| BRIEF |
In the data below, how many lines contain the word "purple"? Answer with the number alone.

| DATA IN THIS EXERCISE |
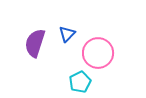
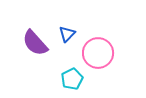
purple semicircle: rotated 60 degrees counterclockwise
cyan pentagon: moved 8 px left, 3 px up
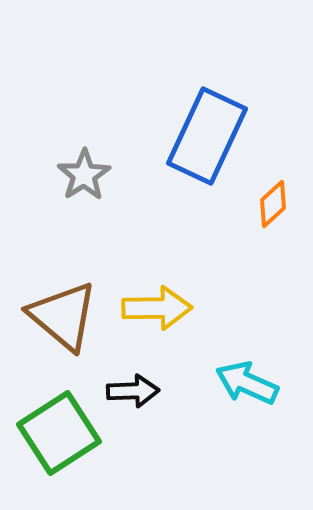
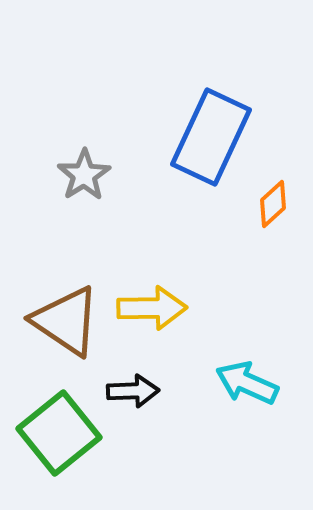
blue rectangle: moved 4 px right, 1 px down
yellow arrow: moved 5 px left
brown triangle: moved 3 px right, 5 px down; rotated 6 degrees counterclockwise
green square: rotated 6 degrees counterclockwise
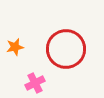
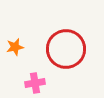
pink cross: rotated 18 degrees clockwise
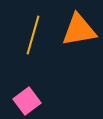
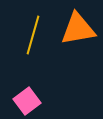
orange triangle: moved 1 px left, 1 px up
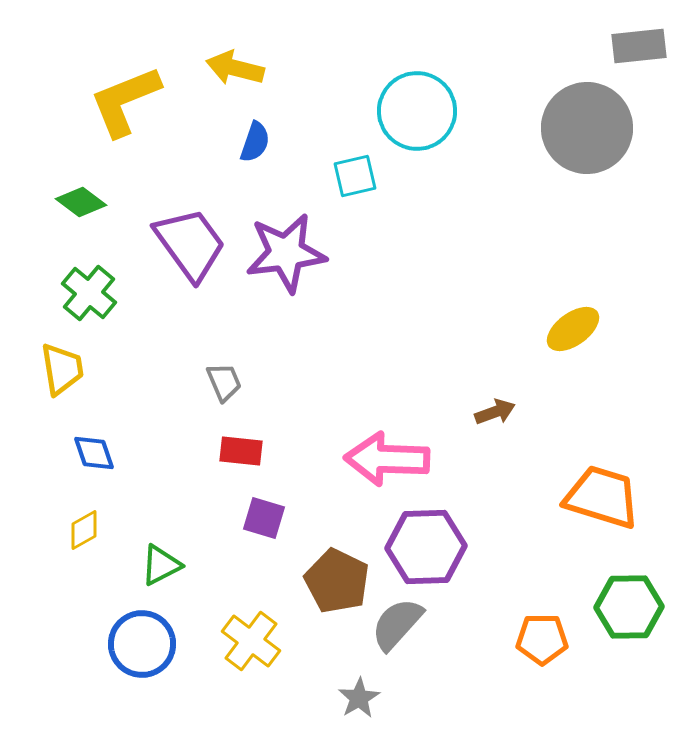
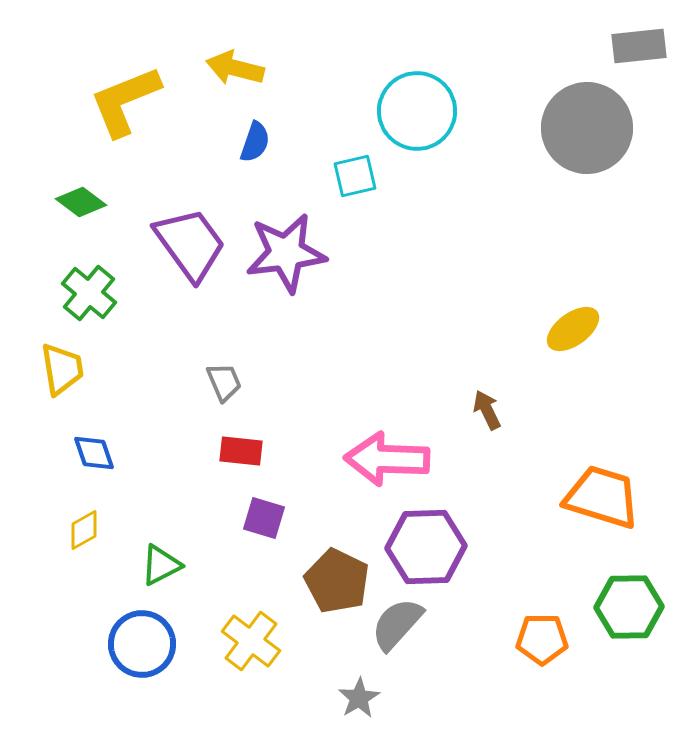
brown arrow: moved 8 px left, 2 px up; rotated 96 degrees counterclockwise
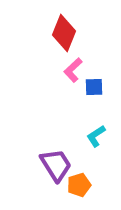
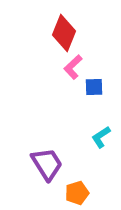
pink L-shape: moved 3 px up
cyan L-shape: moved 5 px right, 1 px down
purple trapezoid: moved 9 px left, 1 px up
orange pentagon: moved 2 px left, 8 px down
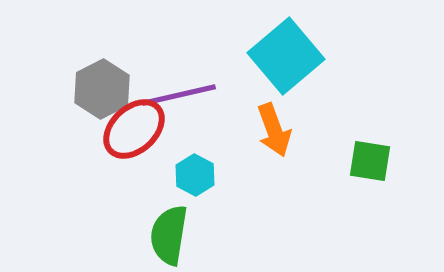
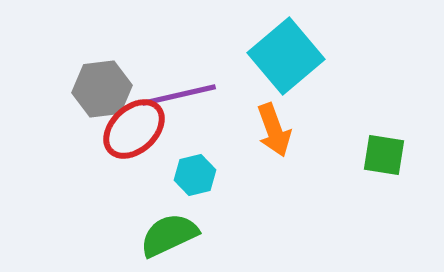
gray hexagon: rotated 20 degrees clockwise
green square: moved 14 px right, 6 px up
cyan hexagon: rotated 18 degrees clockwise
green semicircle: rotated 56 degrees clockwise
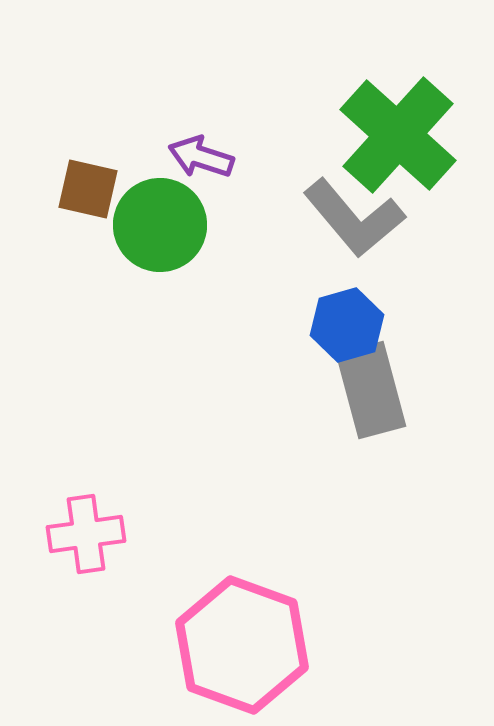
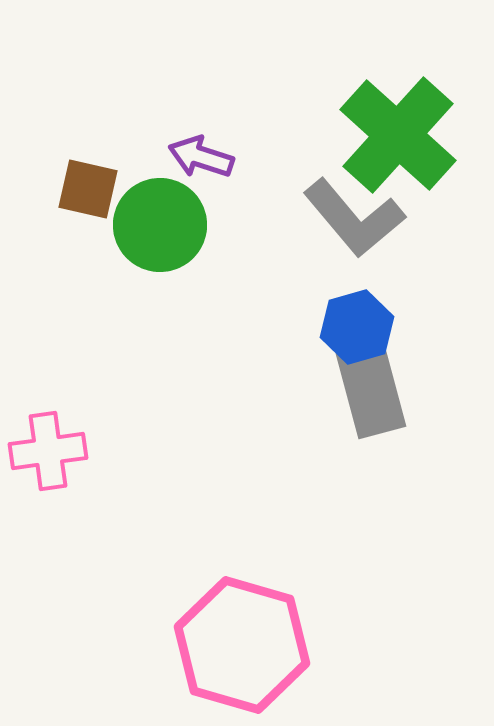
blue hexagon: moved 10 px right, 2 px down
pink cross: moved 38 px left, 83 px up
pink hexagon: rotated 4 degrees counterclockwise
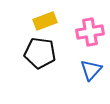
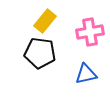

| OUTPUT FOR THIS TASK |
2